### [Description of the task]
The answer must consist of every line below containing "RADIO".

### [Records for the exercise]
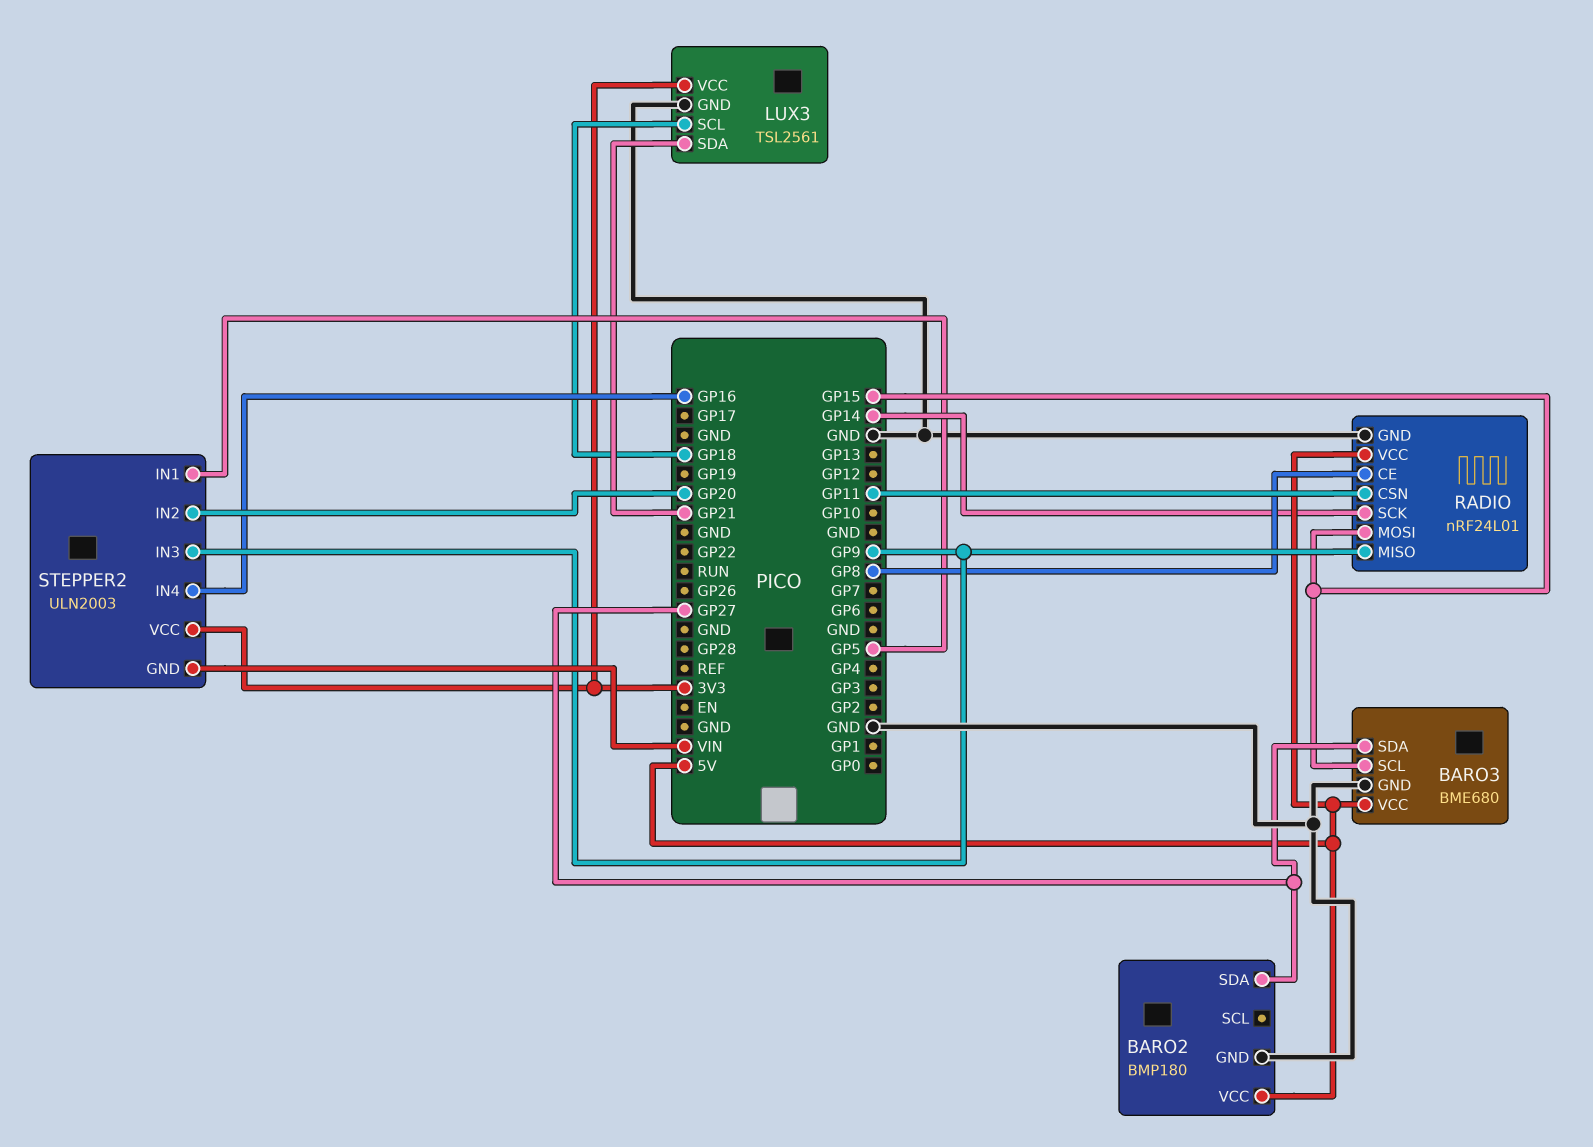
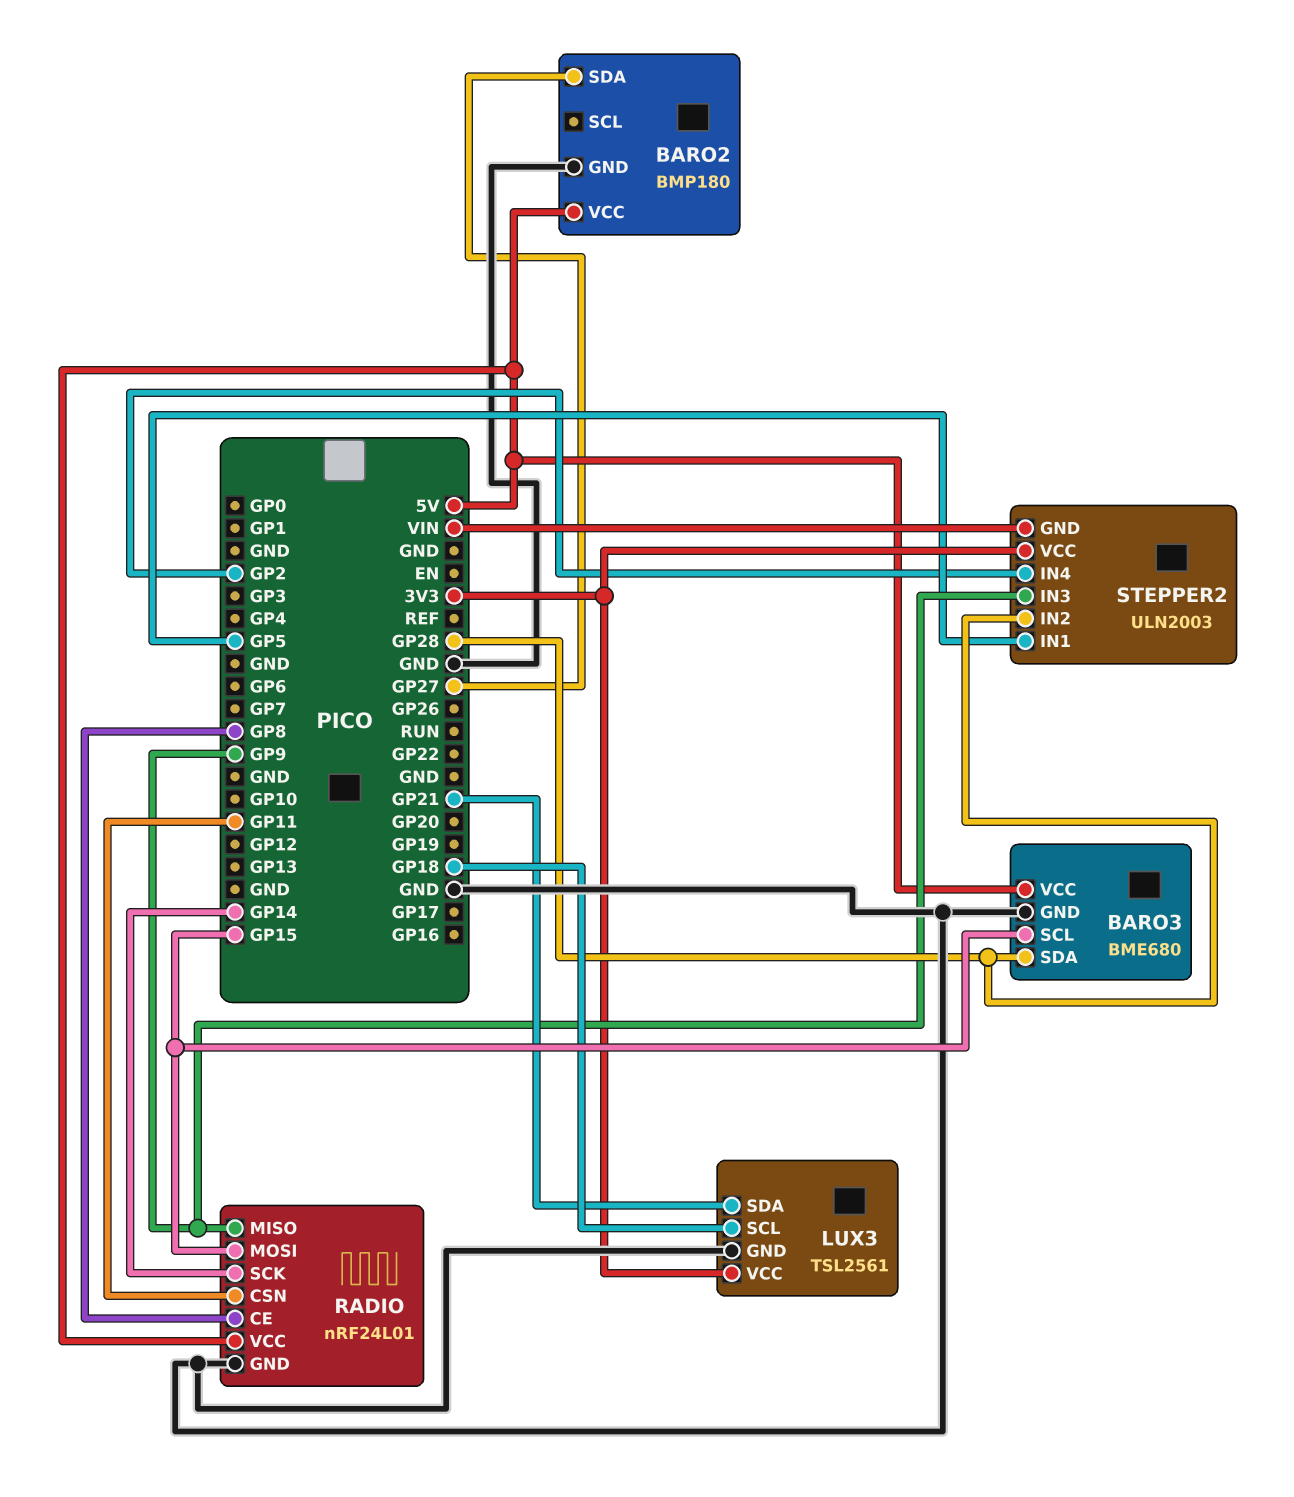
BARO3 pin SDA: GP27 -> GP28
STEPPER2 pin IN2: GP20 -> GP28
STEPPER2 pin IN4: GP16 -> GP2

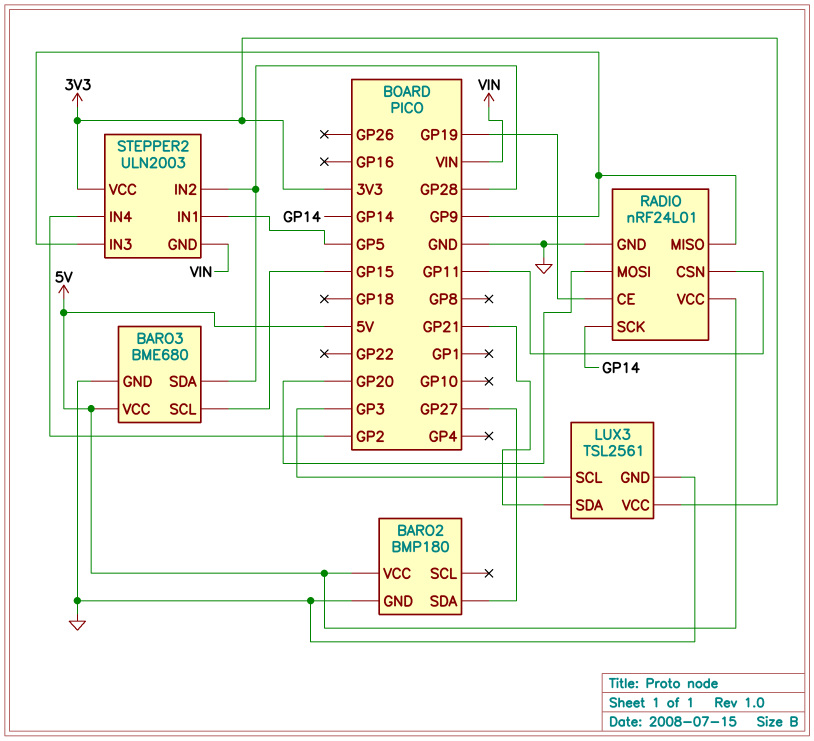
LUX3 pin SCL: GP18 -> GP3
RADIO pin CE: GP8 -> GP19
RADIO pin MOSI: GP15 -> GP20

### [Solution]
RADIO pin CE: GP8 -> GP19
RADIO pin MOSI: GP15 -> GP20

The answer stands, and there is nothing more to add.